> [Work request] Copy each line below that has "turquoise".

> [Supplied records]
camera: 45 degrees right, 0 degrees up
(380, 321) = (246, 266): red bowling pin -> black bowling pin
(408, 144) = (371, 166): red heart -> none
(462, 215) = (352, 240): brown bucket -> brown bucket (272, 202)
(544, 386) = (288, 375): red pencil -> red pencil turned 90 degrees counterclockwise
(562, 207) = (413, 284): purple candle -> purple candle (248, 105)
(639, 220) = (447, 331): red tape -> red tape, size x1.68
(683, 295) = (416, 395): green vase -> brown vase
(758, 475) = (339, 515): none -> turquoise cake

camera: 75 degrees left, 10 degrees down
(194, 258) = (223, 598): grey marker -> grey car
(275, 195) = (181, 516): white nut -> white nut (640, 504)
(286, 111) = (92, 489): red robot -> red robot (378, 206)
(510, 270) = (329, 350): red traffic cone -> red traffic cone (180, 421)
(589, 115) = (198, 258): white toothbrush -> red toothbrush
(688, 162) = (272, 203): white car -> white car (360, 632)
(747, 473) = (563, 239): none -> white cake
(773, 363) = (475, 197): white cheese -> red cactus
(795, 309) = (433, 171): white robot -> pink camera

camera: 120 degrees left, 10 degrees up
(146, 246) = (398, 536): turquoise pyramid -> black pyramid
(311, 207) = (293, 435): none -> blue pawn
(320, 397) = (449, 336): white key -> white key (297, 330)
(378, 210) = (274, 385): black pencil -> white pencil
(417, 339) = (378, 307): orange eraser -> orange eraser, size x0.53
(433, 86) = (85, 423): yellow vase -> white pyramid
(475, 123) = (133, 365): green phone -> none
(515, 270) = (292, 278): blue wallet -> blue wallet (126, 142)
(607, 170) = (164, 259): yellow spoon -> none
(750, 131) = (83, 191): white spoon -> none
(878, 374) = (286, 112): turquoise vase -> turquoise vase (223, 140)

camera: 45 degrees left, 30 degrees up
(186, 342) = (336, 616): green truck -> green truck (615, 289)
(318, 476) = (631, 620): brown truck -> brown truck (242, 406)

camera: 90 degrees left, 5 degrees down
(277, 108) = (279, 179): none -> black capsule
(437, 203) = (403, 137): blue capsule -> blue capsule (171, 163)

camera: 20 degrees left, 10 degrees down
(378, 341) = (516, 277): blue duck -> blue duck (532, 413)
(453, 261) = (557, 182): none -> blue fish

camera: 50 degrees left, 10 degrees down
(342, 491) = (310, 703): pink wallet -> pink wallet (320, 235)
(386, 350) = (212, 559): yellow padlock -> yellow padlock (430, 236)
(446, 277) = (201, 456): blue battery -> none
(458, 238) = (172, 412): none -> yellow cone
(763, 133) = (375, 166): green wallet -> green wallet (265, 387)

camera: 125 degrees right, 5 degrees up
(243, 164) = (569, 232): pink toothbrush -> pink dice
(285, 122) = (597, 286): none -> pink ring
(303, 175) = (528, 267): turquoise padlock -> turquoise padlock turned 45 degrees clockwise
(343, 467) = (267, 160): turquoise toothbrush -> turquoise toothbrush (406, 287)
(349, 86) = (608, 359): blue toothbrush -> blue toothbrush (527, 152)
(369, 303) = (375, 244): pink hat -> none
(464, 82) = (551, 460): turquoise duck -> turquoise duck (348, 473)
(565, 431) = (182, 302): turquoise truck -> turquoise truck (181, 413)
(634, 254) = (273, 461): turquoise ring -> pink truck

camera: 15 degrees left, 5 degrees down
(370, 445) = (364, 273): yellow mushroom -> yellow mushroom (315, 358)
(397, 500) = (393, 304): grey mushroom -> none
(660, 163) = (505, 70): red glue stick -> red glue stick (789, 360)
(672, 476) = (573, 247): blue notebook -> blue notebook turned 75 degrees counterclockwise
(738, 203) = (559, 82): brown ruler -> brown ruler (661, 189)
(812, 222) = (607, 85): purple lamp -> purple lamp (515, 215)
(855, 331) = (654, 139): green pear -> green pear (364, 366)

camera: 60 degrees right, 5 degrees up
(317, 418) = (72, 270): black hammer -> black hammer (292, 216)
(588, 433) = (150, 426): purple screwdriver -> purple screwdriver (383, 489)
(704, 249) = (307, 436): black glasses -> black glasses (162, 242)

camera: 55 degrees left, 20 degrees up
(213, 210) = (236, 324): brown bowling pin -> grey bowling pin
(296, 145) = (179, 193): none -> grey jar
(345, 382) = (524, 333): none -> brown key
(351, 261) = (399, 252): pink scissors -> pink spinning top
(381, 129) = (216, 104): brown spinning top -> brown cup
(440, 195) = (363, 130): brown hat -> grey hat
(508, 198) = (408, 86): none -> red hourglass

> [Written solution]
(758, 475) = (339, 515): none -> turquoise cake
(146, 246) = (398, 536): turquoise pyramid -> black pyramid
(878, 374) = (286, 112): turquoise vase -> turquoise vase (223, 140)
(303, 175) = (528, 267): turquoise padlock -> turquoise padlock turned 45 degrees clockwise
(343, 467) = (267, 160): turquoise toothbrush -> turquoise toothbrush (406, 287)
(464, 82) = (551, 460): turquoise duck -> turquoise duck (348, 473)
(565, 431) = (182, 302): turquoise truck -> turquoise truck (181, 413)
(634, 254) = (273, 461): turquoise ring -> pink truck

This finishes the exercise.